SUPPLIED DATA »
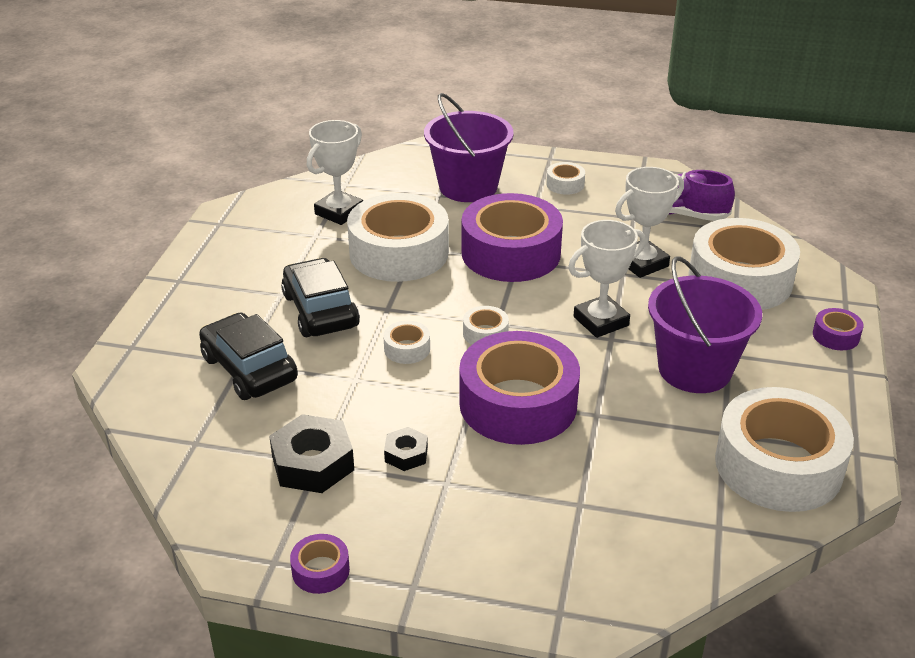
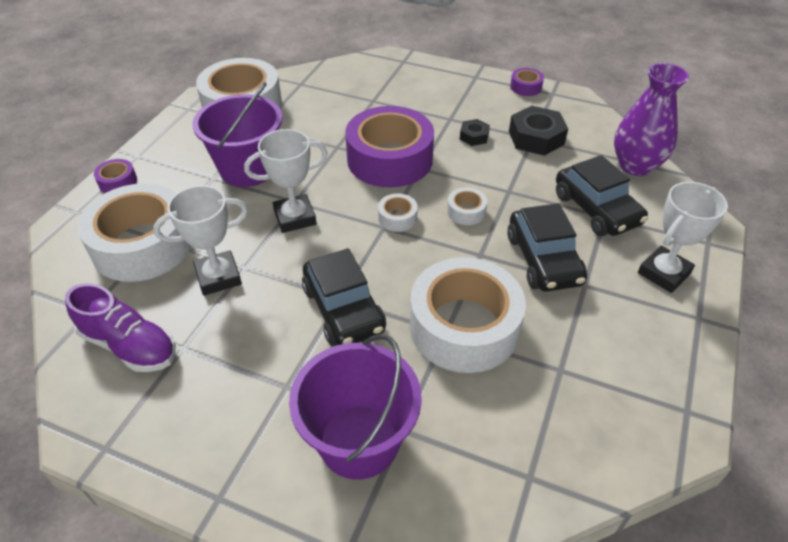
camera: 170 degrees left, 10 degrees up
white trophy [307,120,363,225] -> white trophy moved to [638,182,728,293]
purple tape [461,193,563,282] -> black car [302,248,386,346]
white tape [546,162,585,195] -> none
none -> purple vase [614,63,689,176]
--
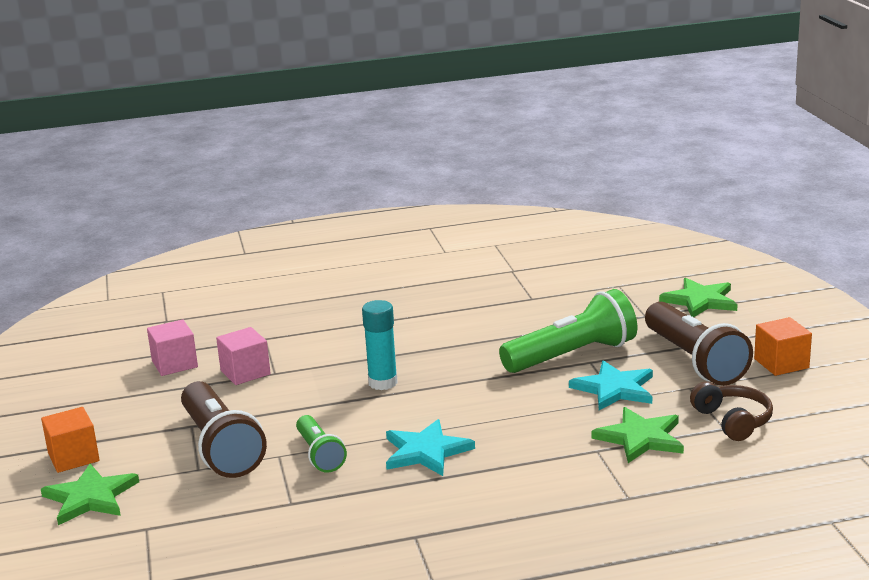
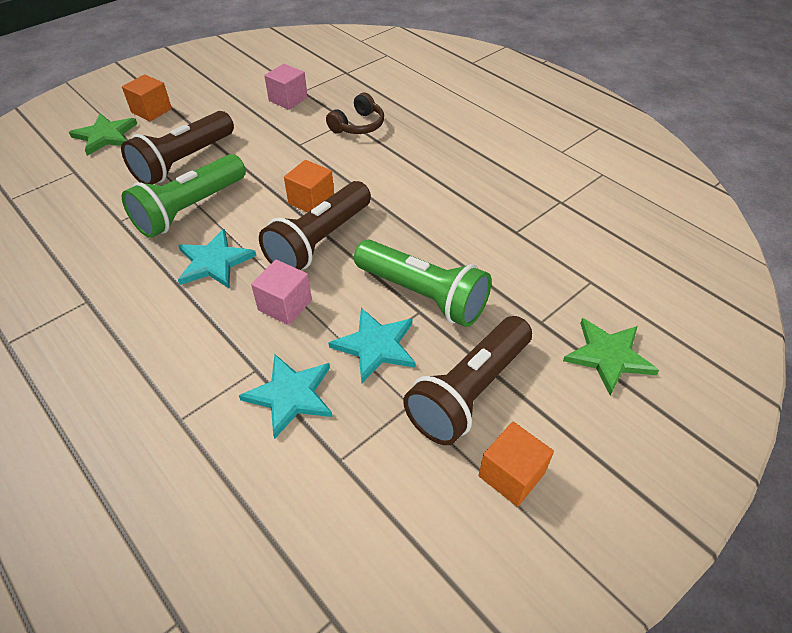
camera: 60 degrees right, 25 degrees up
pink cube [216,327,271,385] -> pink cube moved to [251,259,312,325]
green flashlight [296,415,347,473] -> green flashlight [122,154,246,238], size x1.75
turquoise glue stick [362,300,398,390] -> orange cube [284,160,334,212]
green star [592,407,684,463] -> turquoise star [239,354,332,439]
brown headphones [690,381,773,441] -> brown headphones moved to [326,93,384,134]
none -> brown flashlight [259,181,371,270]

WHAT YOU SHOULD DO » Using the records above, pull out each line where the word "camera" occurs.

RESPONSE BELOW »
camera: 170 degrees left, 10 degrees up
camera: 60 degrees right, 25 degrees up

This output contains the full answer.